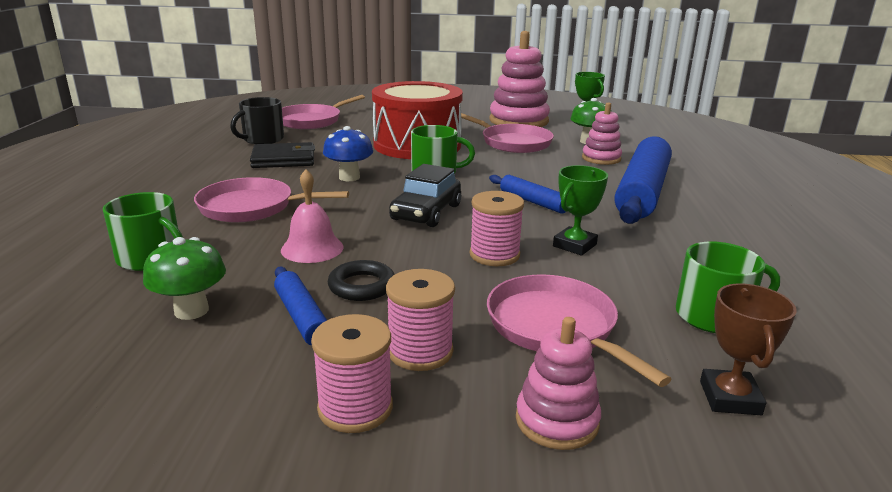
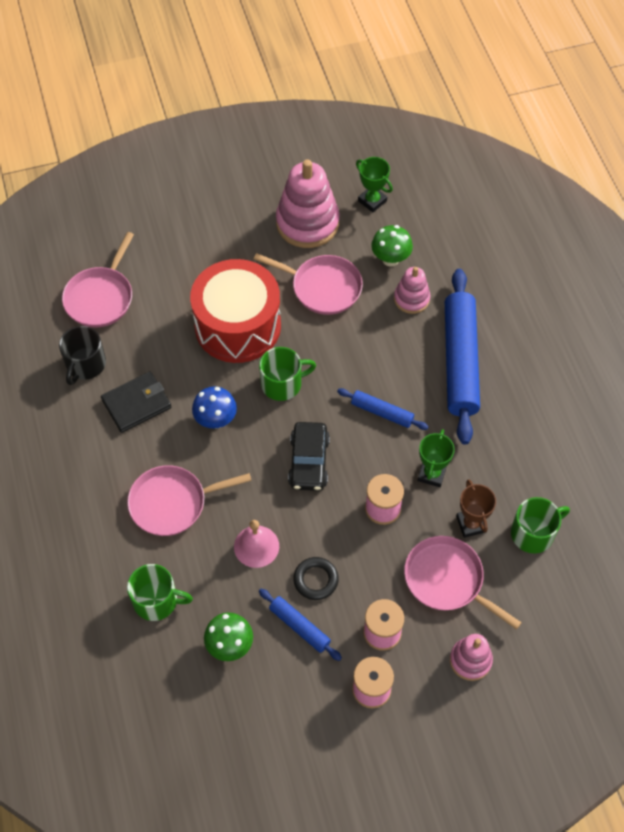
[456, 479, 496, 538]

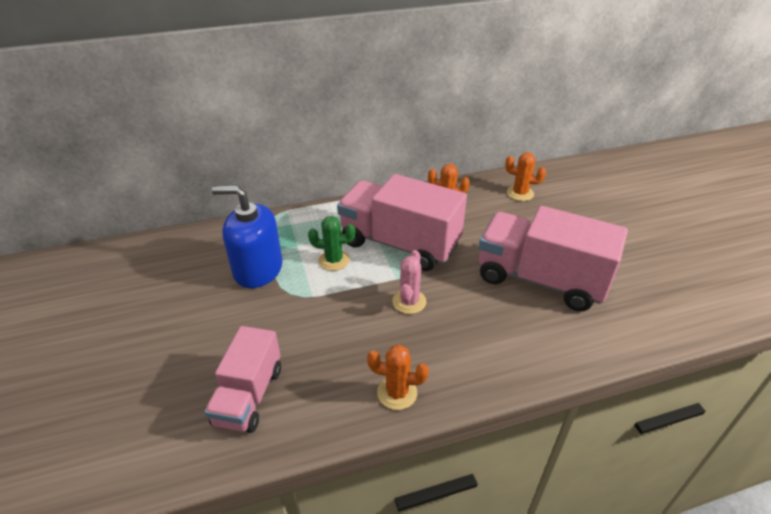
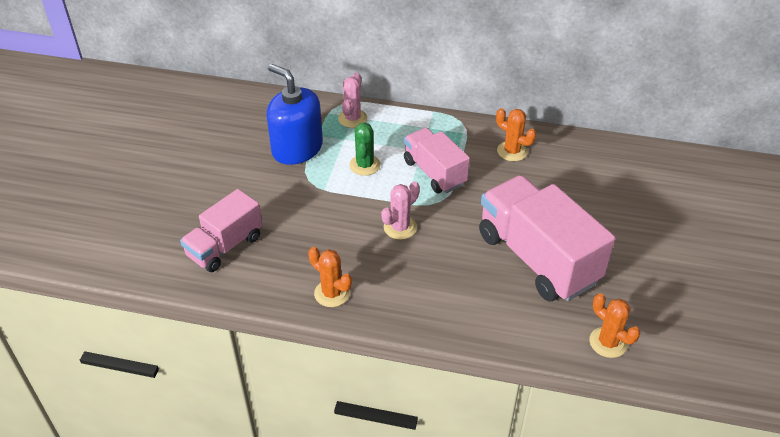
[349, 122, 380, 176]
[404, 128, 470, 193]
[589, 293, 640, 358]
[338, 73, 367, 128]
---*---
= What is needed =
The lines from the one holding "[349, 122, 380, 176]" to the final line of the entries, both included, are what should be output, exactly and alone.

= Exercise output =
[349, 122, 380, 176]
[404, 128, 470, 193]
[589, 293, 640, 358]
[338, 73, 367, 128]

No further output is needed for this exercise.